··· Entries shown
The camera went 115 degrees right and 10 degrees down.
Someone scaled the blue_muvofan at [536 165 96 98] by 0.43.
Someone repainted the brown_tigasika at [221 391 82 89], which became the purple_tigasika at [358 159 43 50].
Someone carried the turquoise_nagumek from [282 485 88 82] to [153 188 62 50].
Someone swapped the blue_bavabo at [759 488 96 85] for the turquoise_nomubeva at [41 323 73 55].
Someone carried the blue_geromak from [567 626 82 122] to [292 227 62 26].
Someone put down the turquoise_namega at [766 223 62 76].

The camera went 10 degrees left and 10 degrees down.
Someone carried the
······
··· Entries shown
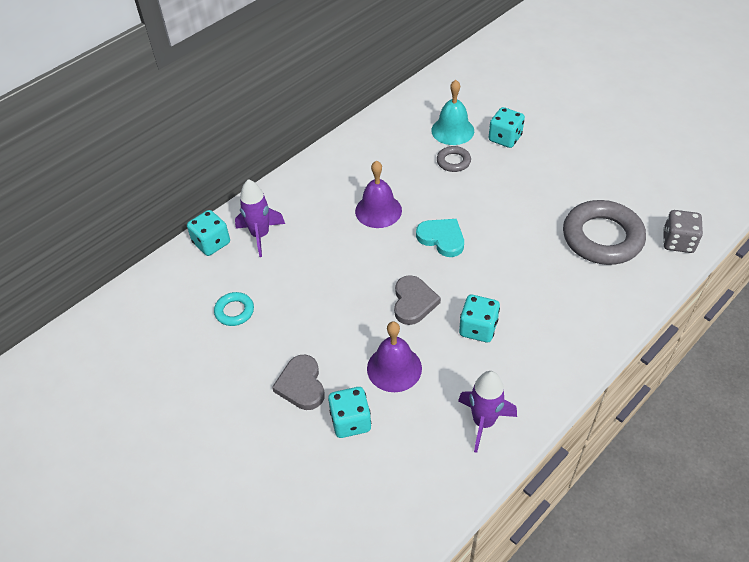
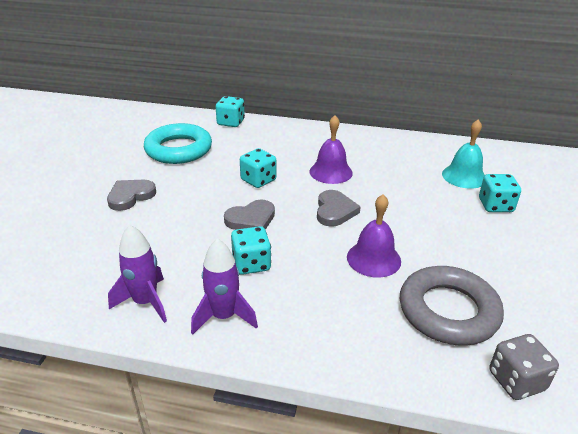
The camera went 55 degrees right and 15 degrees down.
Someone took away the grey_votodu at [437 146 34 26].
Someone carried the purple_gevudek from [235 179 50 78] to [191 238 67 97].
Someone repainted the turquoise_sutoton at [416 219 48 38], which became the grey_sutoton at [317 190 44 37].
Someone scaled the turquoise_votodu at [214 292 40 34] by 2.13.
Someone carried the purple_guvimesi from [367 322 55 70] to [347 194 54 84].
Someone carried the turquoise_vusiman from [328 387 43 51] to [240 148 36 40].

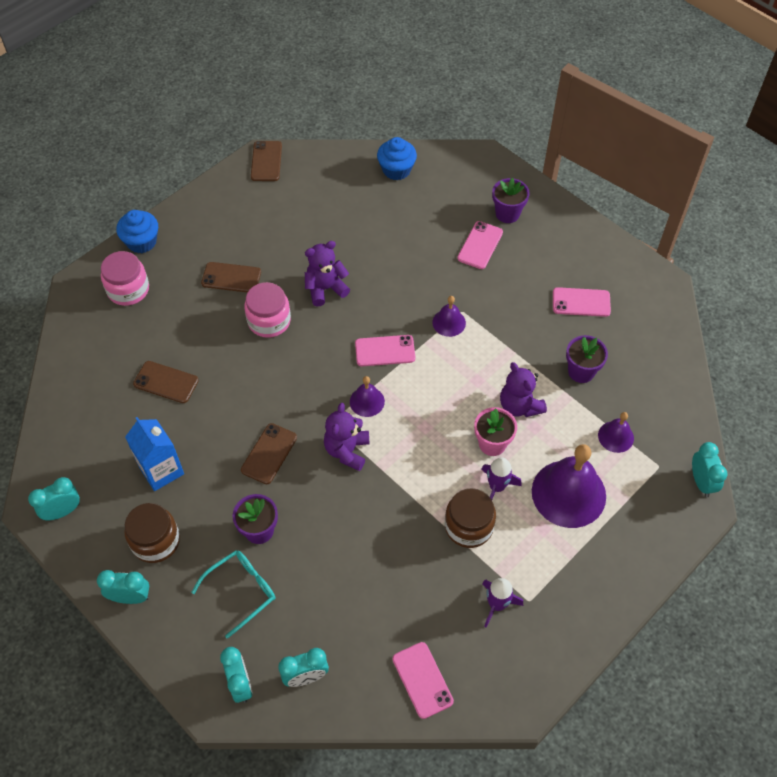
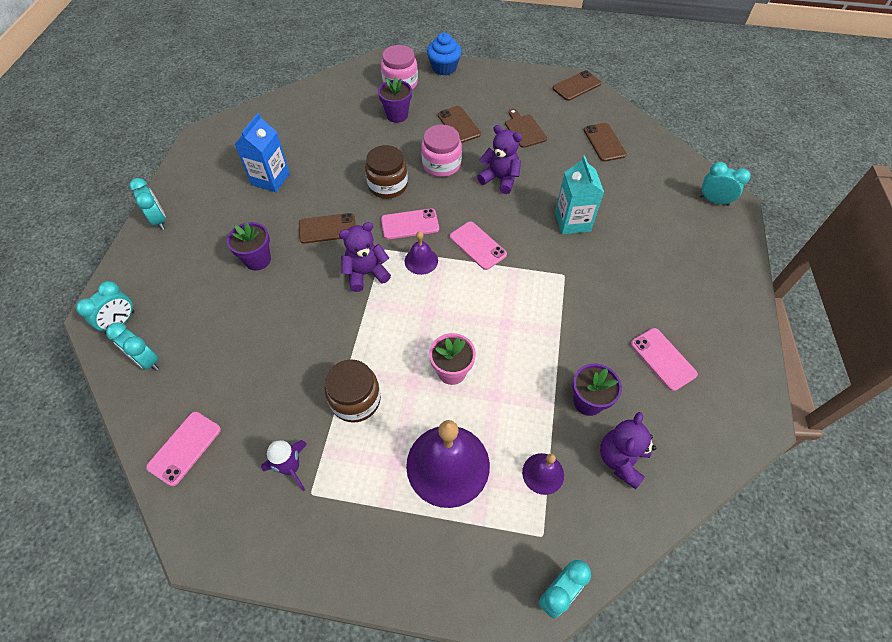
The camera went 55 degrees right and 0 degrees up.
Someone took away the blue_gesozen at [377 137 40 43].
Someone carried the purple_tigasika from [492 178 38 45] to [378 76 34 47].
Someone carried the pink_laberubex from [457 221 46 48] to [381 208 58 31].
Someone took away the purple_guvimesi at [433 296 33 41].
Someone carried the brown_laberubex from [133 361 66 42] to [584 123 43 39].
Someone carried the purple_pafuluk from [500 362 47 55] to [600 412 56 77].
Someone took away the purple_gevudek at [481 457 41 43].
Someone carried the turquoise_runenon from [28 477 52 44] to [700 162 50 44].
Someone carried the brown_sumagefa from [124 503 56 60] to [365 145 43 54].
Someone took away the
······
··· Entries shown
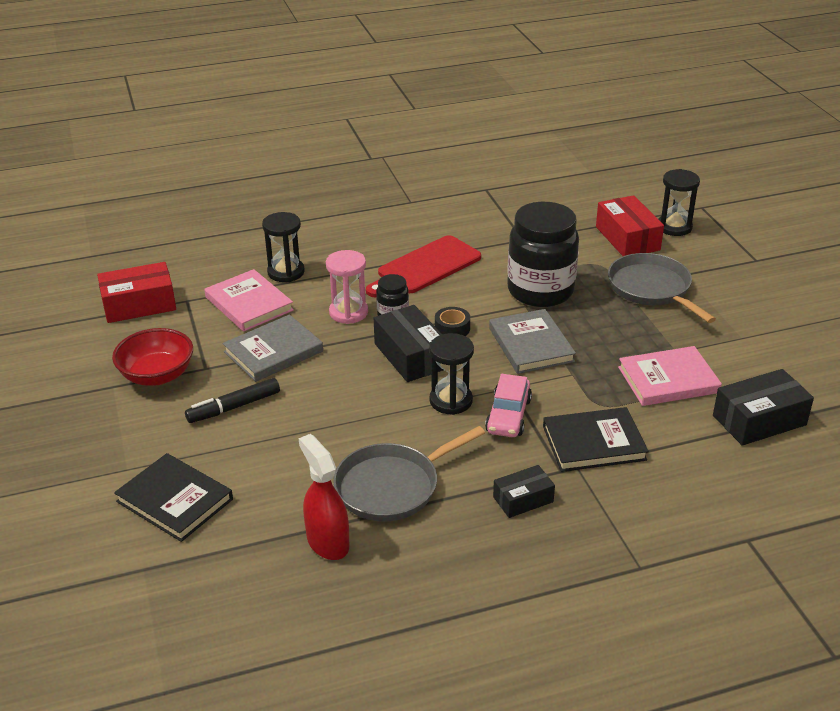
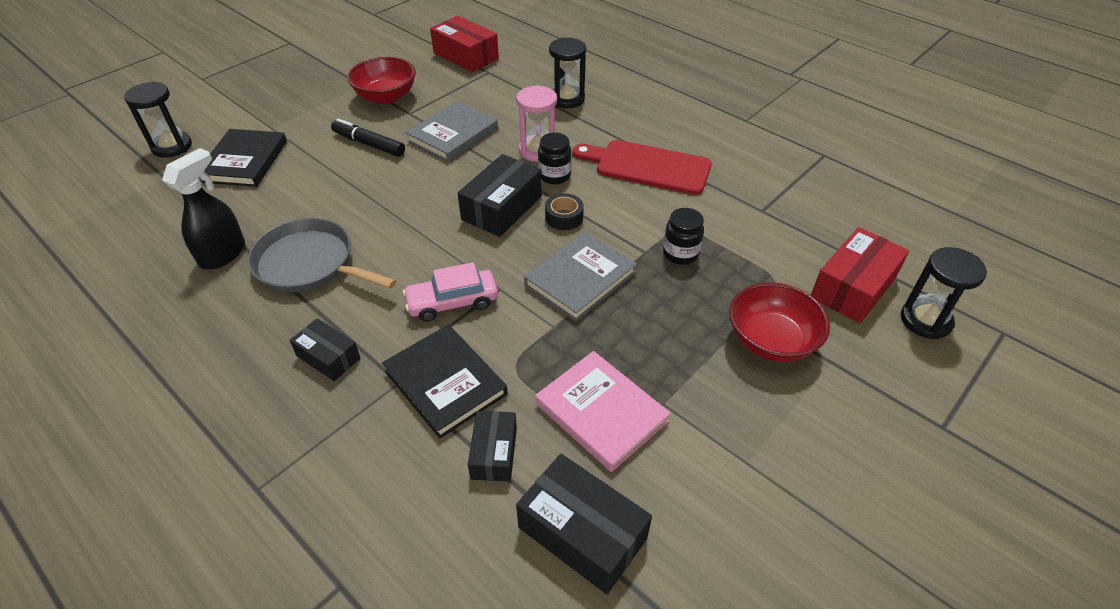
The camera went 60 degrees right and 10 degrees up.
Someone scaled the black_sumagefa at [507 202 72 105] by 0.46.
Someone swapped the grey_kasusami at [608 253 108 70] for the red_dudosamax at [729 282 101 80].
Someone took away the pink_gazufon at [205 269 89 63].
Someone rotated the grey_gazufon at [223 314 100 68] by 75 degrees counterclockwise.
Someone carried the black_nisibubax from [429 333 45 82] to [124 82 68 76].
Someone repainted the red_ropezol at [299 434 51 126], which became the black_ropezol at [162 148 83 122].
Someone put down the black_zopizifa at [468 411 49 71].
······
Work item → From the records above, print only the lines between the one holding "Someone scaled the blue_muvofan" and the one holding "Someone carried the blue_geromak", inclusive, exactly as they stand.

Solution to this problem →
Someone scaled the blue_muvofan at [536 165 96 98] by 0.43.
Someone repainted the brown_tigasika at [221 391 82 89], which became the purple_tigasika at [358 159 43 50].
Someone carried the turquoise_nagumek from [282 485 88 82] to [153 188 62 50].
Someone swapped the blue_bavabo at [759 488 96 85] for the turquoise_nomubeva at [41 323 73 55].
Someone carried the blue_geromak from [567 626 82 122] to [292 227 62 26].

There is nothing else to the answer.